__EXCERPTED RECORDS__:
"""

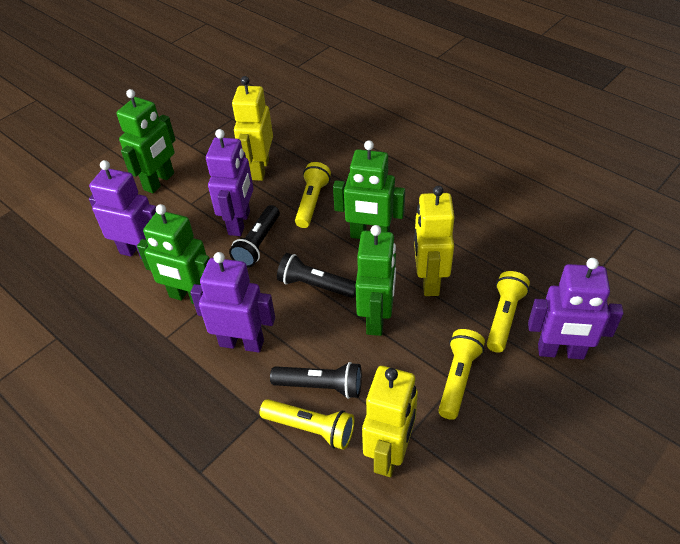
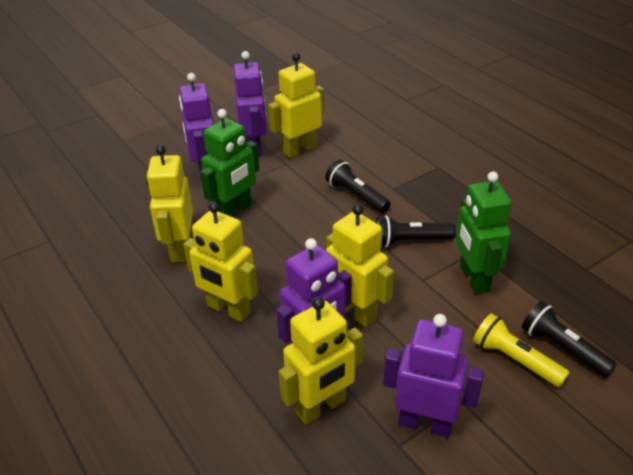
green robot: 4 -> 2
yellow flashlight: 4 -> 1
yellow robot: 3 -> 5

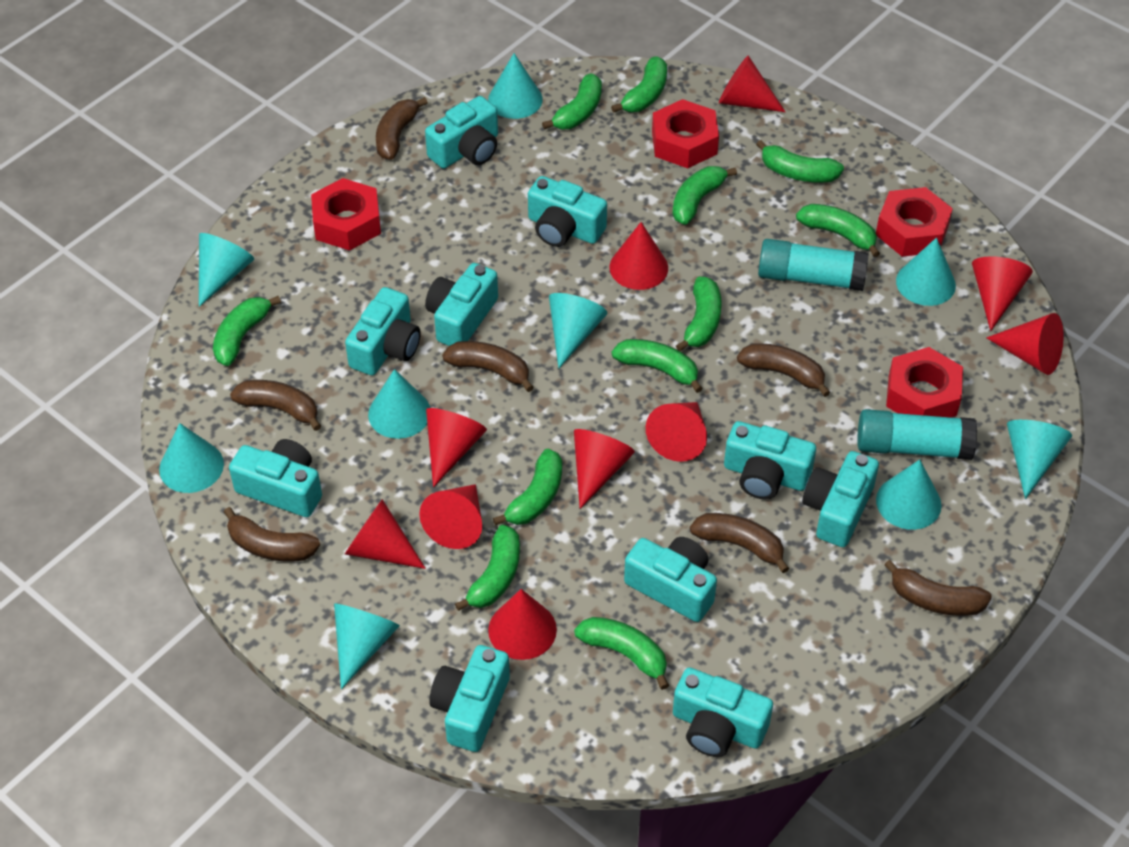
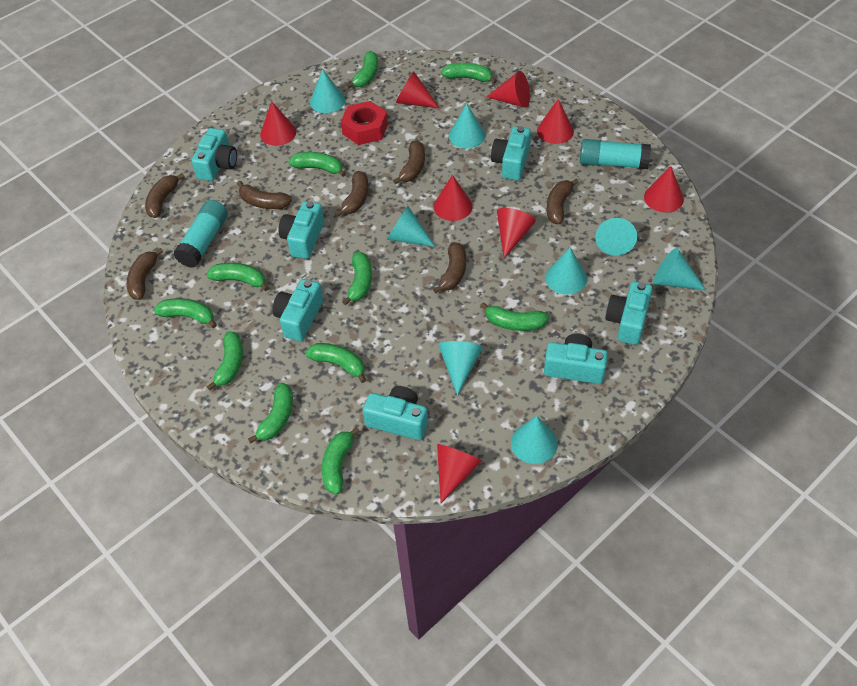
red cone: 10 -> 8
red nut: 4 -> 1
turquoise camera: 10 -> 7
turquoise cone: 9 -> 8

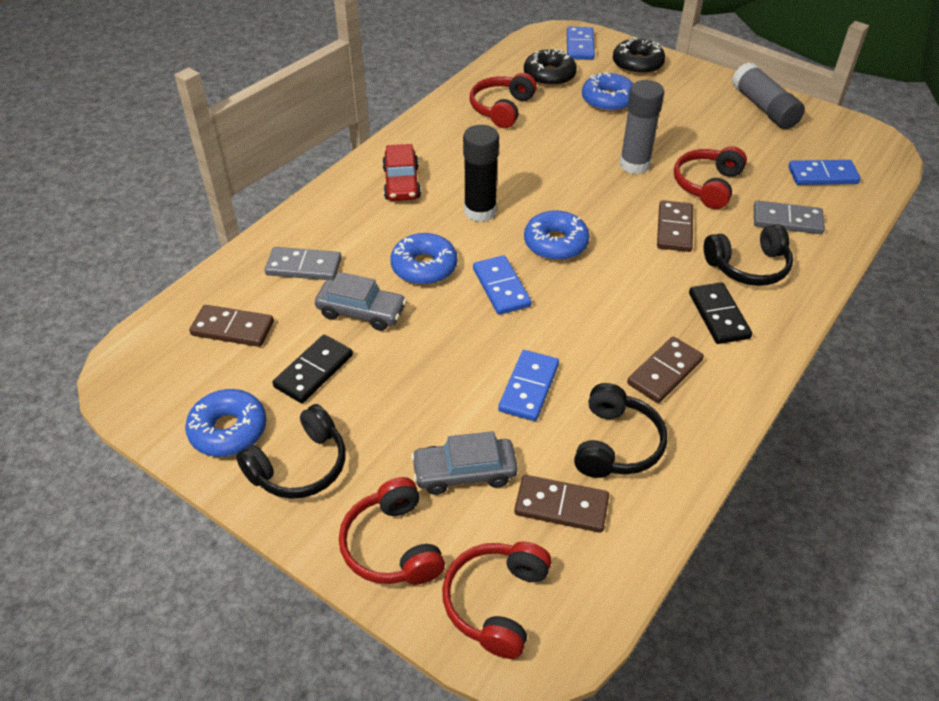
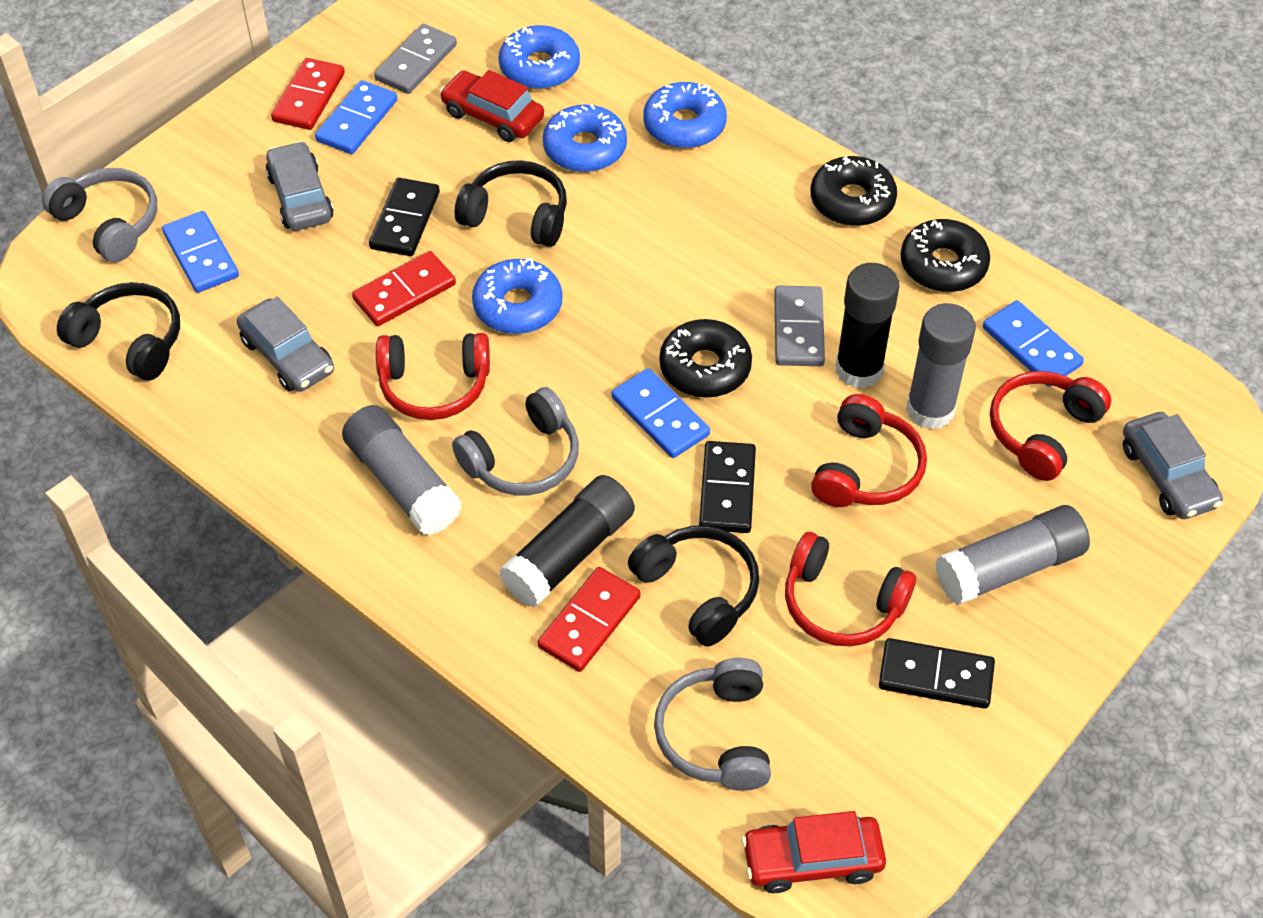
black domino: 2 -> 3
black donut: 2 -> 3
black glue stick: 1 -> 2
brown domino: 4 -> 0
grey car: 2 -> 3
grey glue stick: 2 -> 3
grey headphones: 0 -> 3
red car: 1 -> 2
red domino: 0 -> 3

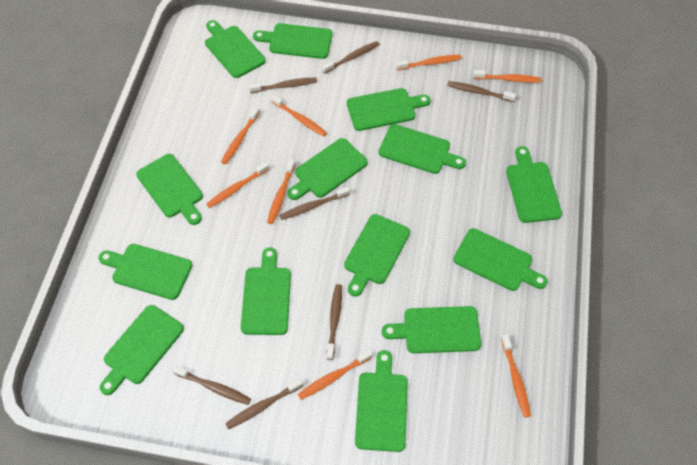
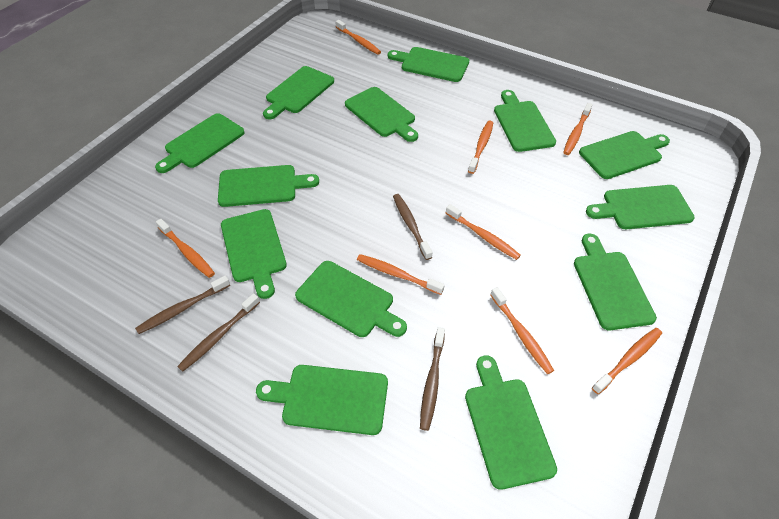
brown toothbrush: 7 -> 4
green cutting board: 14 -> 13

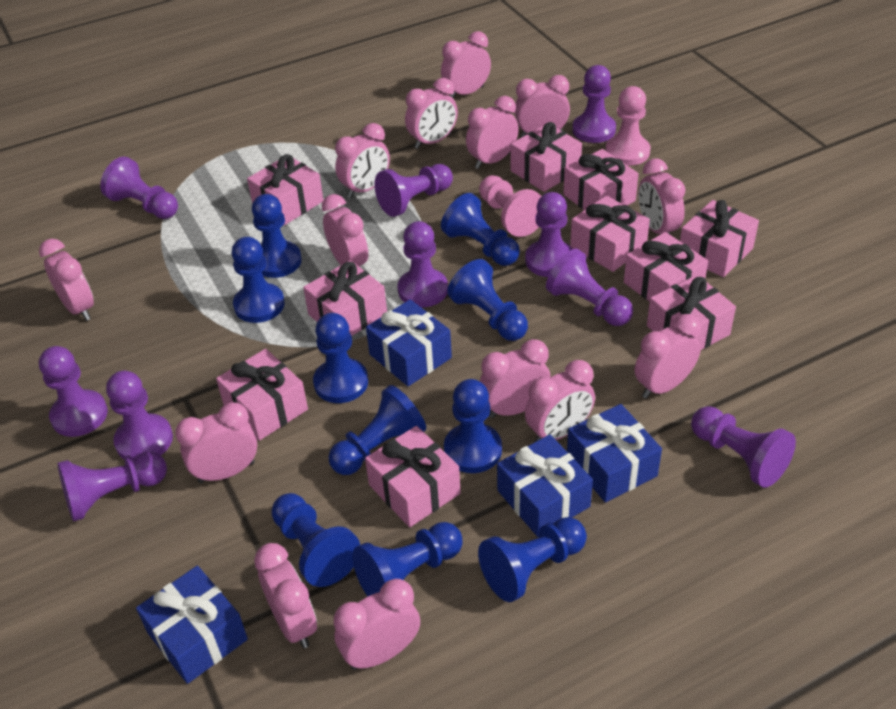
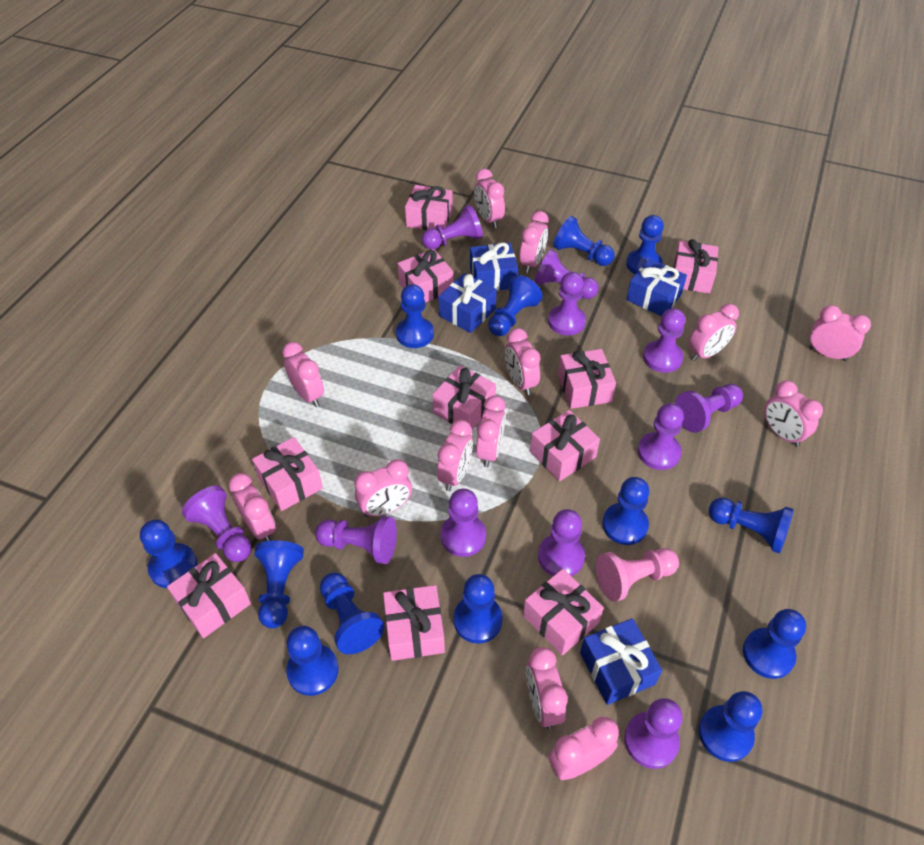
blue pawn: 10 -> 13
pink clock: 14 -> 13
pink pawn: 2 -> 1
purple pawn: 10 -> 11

"""

__TASK GOAL__:
For every line above in which the string "pawn" appears, add one; please give the final count and nothing else.

__RESPONSE BELOW__:
3